**THE PROBLEM**
Report each line of the entries below that includes "slope".

(Records excerpted from a collection)
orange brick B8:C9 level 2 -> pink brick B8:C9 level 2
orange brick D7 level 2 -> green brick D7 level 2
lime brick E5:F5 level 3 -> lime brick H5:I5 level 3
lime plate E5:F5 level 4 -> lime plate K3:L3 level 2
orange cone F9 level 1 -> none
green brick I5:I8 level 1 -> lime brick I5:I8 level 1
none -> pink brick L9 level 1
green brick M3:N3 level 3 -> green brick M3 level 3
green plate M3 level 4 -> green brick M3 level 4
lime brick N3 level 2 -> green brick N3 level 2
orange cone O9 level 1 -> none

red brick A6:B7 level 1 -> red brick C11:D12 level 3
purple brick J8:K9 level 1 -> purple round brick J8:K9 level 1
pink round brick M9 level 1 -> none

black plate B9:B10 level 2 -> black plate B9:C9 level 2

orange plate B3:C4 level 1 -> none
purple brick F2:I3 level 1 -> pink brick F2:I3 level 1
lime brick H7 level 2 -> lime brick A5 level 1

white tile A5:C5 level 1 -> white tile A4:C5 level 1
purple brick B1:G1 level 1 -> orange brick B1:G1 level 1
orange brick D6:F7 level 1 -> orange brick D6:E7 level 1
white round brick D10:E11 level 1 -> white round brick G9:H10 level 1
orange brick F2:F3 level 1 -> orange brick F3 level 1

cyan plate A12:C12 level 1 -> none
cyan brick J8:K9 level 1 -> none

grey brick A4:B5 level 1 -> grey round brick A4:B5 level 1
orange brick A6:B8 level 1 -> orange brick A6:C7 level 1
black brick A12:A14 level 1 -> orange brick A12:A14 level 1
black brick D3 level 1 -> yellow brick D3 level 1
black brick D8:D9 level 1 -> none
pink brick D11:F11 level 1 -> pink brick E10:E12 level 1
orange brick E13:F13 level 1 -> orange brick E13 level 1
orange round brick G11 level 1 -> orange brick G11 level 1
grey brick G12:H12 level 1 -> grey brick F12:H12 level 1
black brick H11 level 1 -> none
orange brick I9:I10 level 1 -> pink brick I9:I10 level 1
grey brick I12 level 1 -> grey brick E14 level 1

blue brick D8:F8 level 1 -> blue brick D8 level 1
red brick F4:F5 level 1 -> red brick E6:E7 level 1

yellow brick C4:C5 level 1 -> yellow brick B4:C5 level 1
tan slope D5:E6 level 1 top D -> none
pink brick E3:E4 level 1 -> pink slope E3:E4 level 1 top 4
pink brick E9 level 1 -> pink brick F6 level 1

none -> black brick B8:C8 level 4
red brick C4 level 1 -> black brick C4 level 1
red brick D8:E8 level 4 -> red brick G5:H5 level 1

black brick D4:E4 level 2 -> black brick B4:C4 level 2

**WRITTEN ANSWER**
tan slope D5:E6 level 1 top D -> none
pink brick E3:E4 level 1 -> pink slope E3:E4 level 1 top 4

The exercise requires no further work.